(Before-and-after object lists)

•••

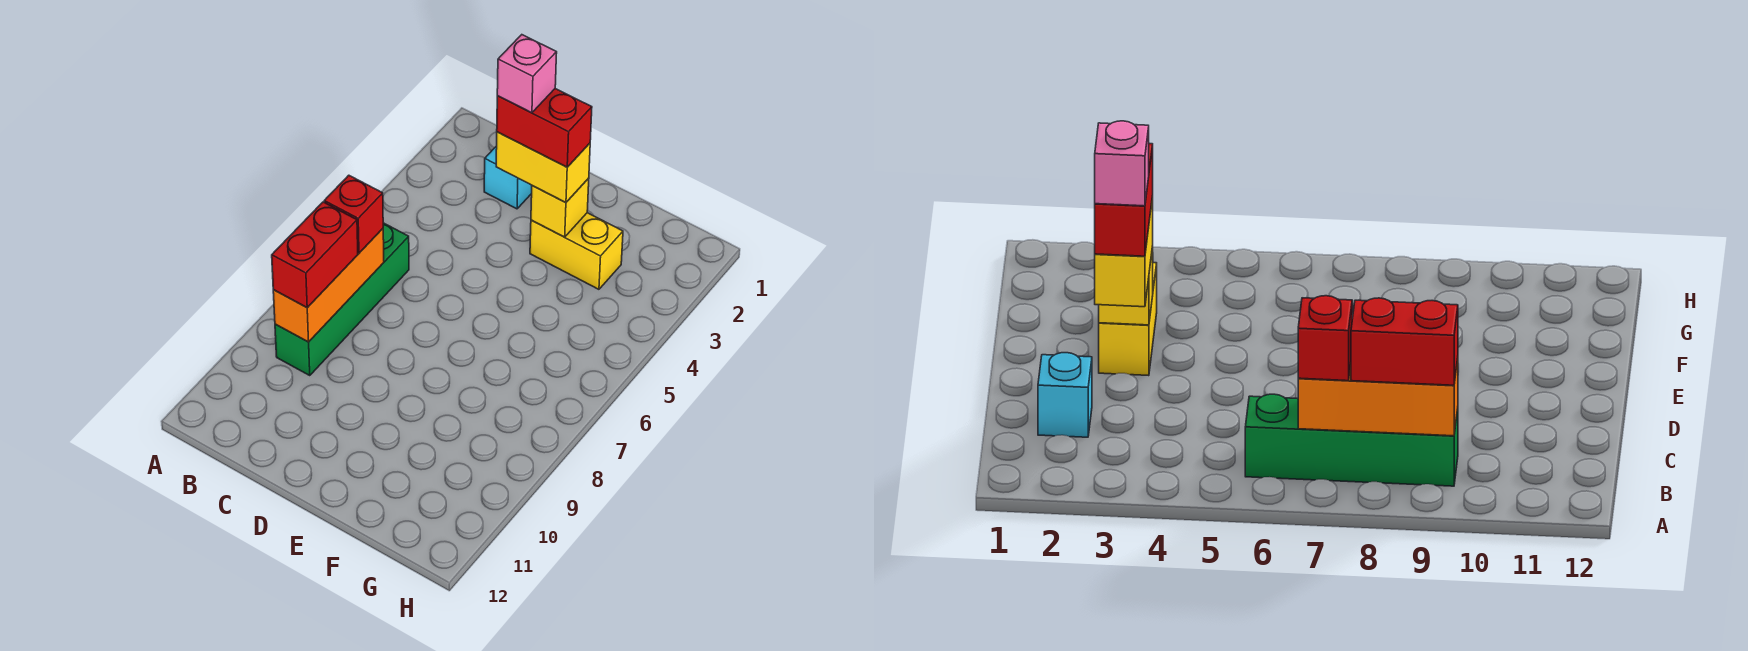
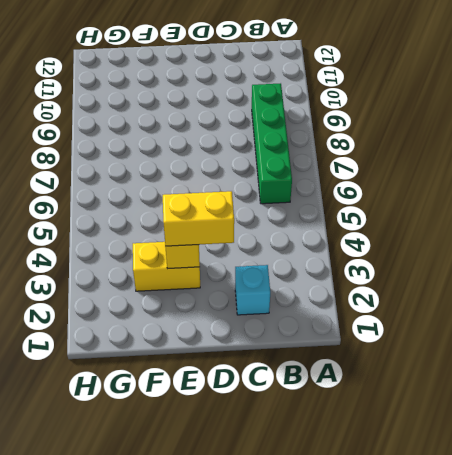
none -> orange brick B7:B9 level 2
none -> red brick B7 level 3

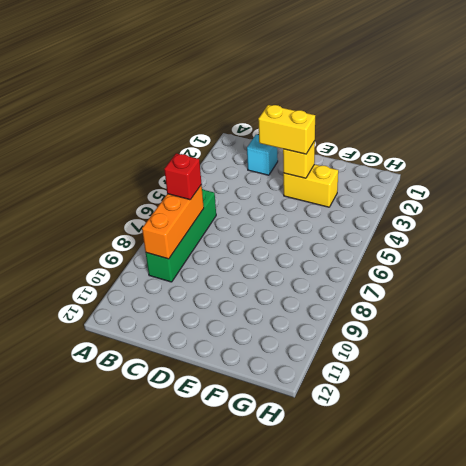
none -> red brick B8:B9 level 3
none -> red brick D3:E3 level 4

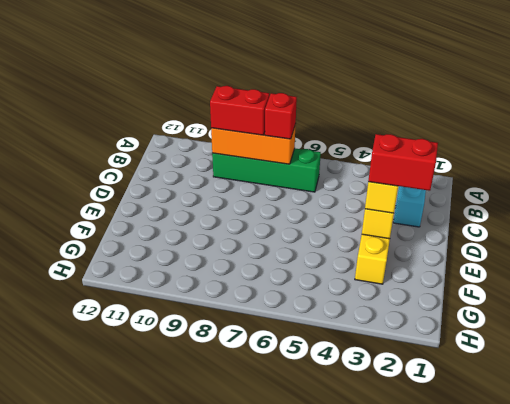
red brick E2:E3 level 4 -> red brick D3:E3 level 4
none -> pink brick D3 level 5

•••

# TASK STATEMENT:
Pictures aside, write out all of the records exactly.

# TASK SOLUTION:
none -> orange brick B7:B9 level 2
none -> red brick B7 level 3

none -> red brick B8:B9 level 3
none -> red brick D3:E3 level 4

red brick E2:E3 level 4 -> red brick D3:E3 level 4
none -> pink brick D3 level 5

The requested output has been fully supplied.